### What the task asks
Start to finish, print the data below exactly, without the images.

### Dataset section
....................
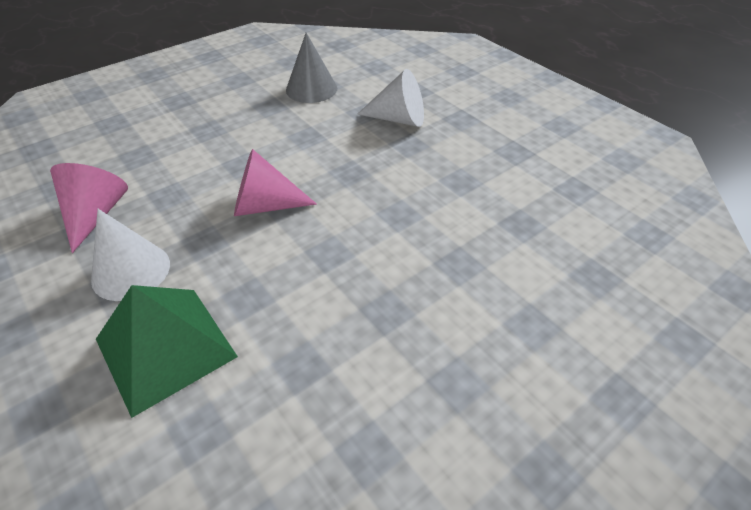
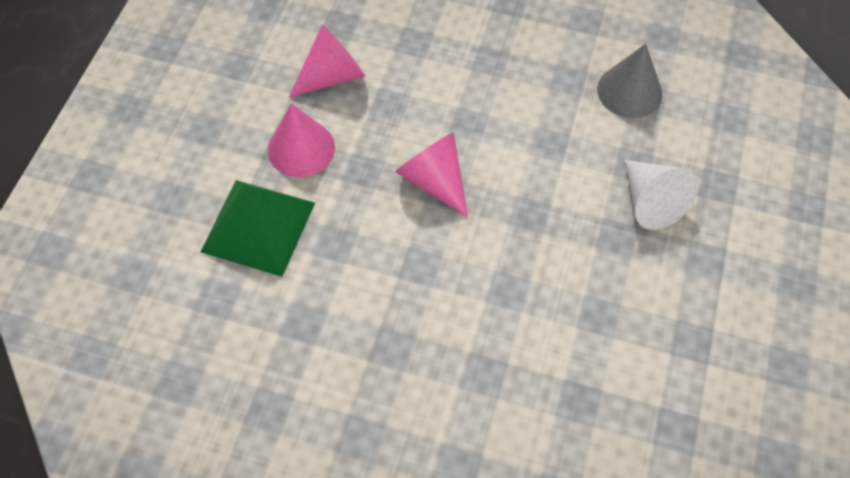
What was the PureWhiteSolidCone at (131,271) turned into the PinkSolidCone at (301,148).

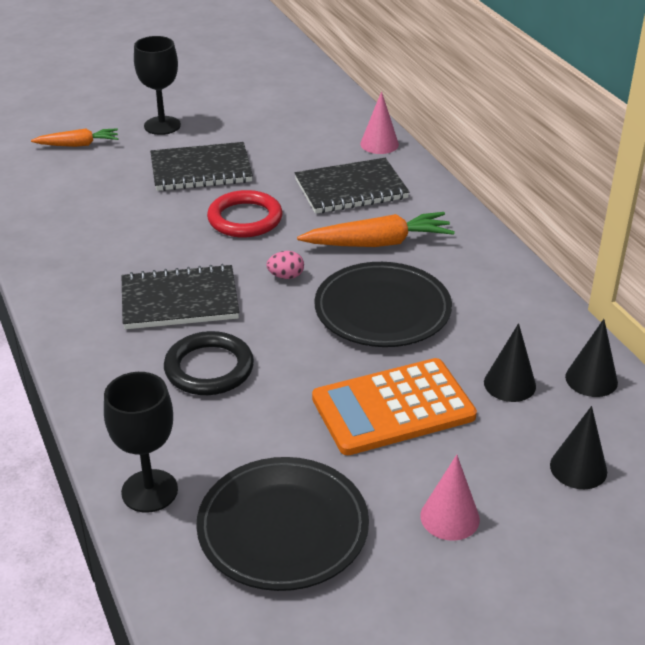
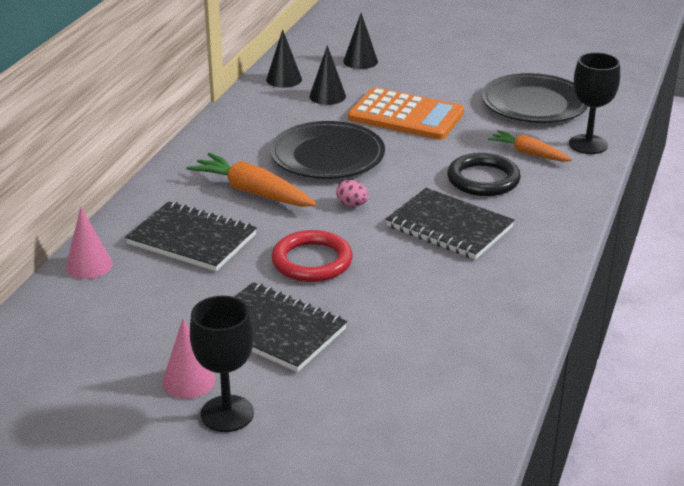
The OrangeColouredRootVegetable ended up elsewhere, having gone from (78,145) to (529,153).
The PinkSolidCone ended up elsewhere, having gone from (450,517) to (188,381).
....................
### Result of the task
What was the PureWhiteSolidCone at (131,271) turned into the PinkSolidCone at (301,148).

The OrangeColouredRootVegetable ended up elsewhere, having gone from (78,145) to (529,153).
The PinkSolidCone ended up elsewhere, having gone from (450,517) to (188,381).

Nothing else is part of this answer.